What the task requires: Starting at the line that contains "green_brush (1st from", retype each line to the end of the listing below. Include both ends, but not the pictures.

Materials provided:
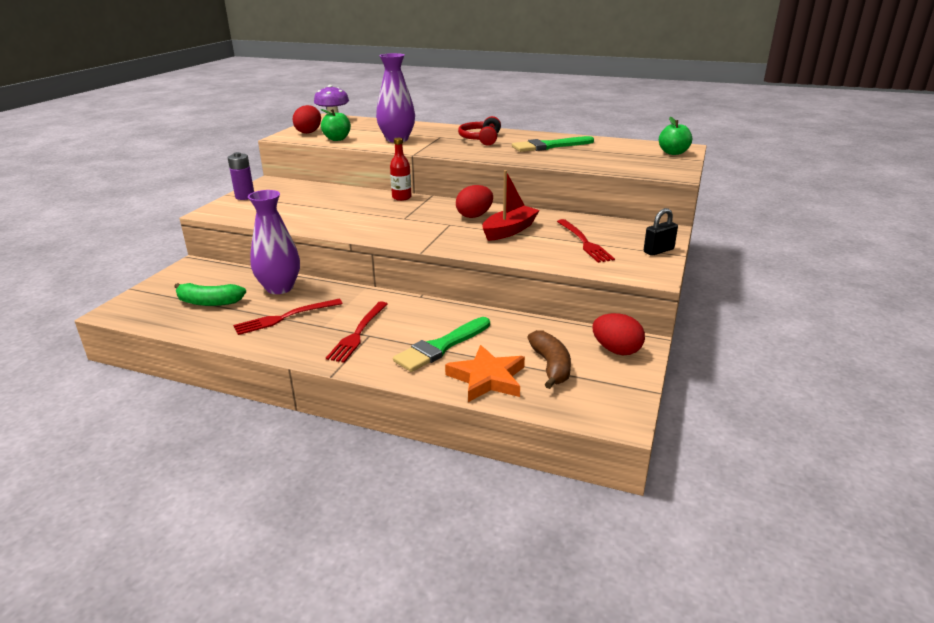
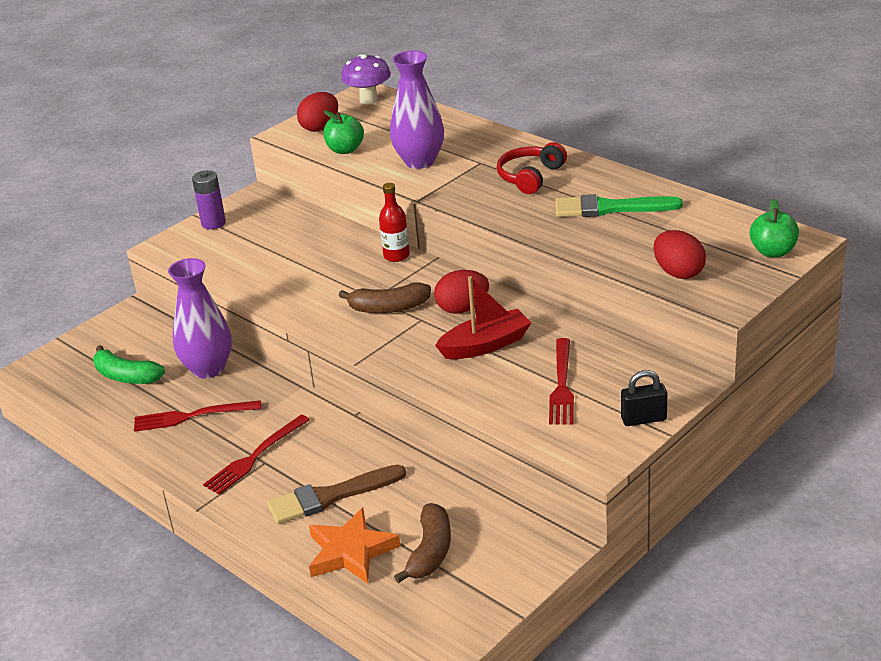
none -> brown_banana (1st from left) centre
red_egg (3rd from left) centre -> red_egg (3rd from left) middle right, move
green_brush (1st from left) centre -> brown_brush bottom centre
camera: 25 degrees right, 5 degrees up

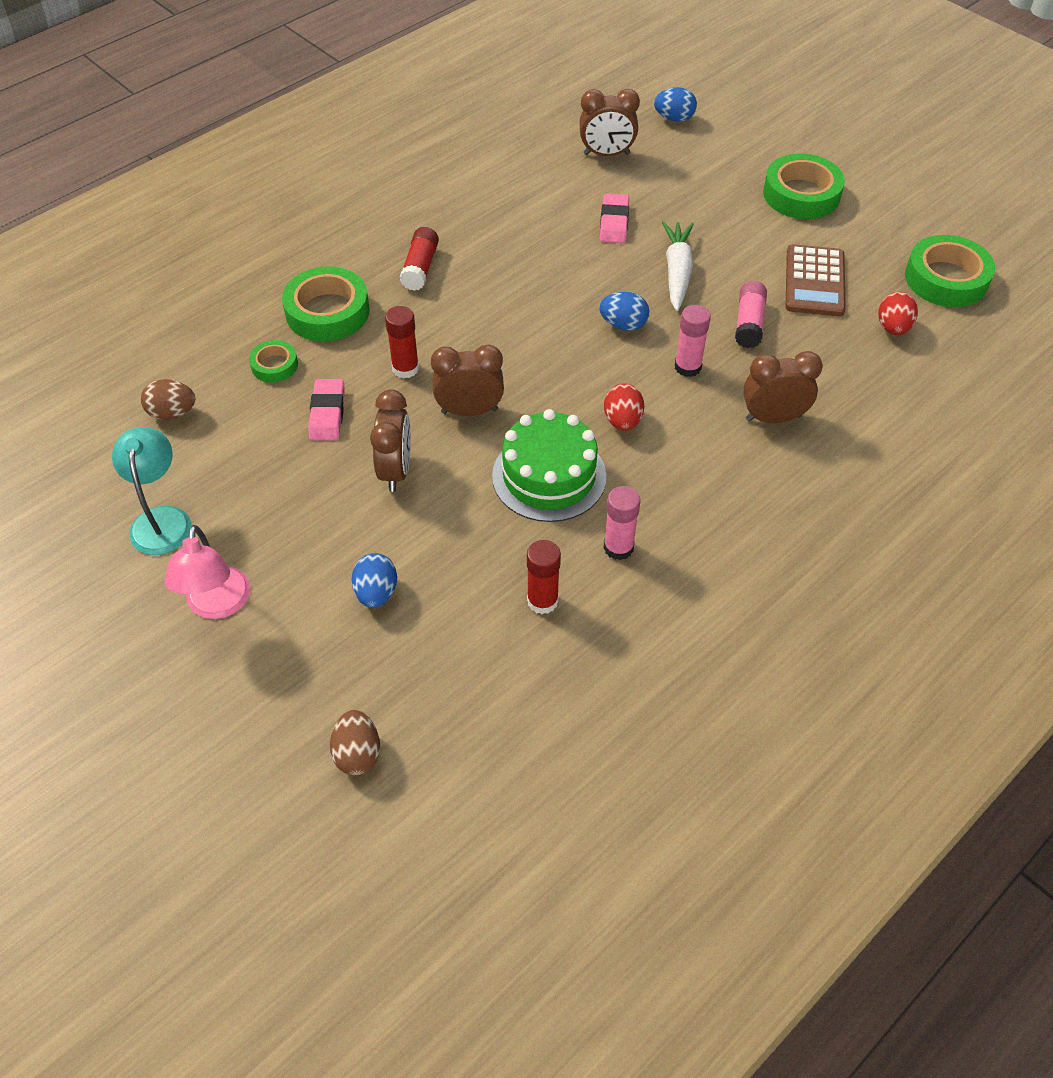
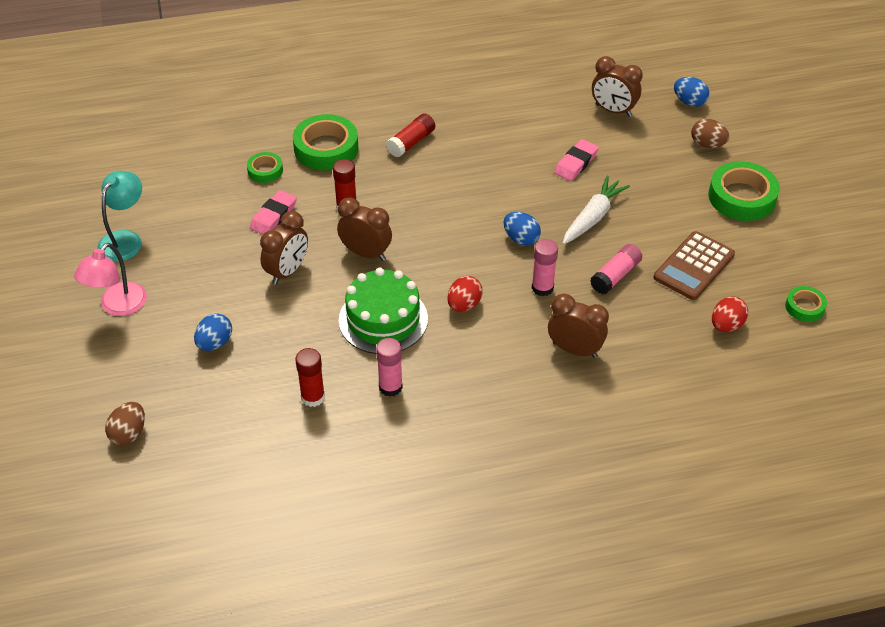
brown_egg (1st from left in the first image) middle left -> brown_egg (2nd from left) top right, move
green_tape (4th from left) top right -> green_tape (4th from left) middle right, x0.53
camera: 30 degrees right, 5 degrees down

Answer:
green_brush (1st from left) centre -> brown_brush bottom centre
camera: 25 degrees right, 5 degrees up

brown_egg (1st from left in the first image) middle left -> brown_egg (2nd from left) top right, move
green_tape (4th from left) top right -> green_tape (4th from left) middle right, x0.53
camera: 30 degrees right, 5 degrees down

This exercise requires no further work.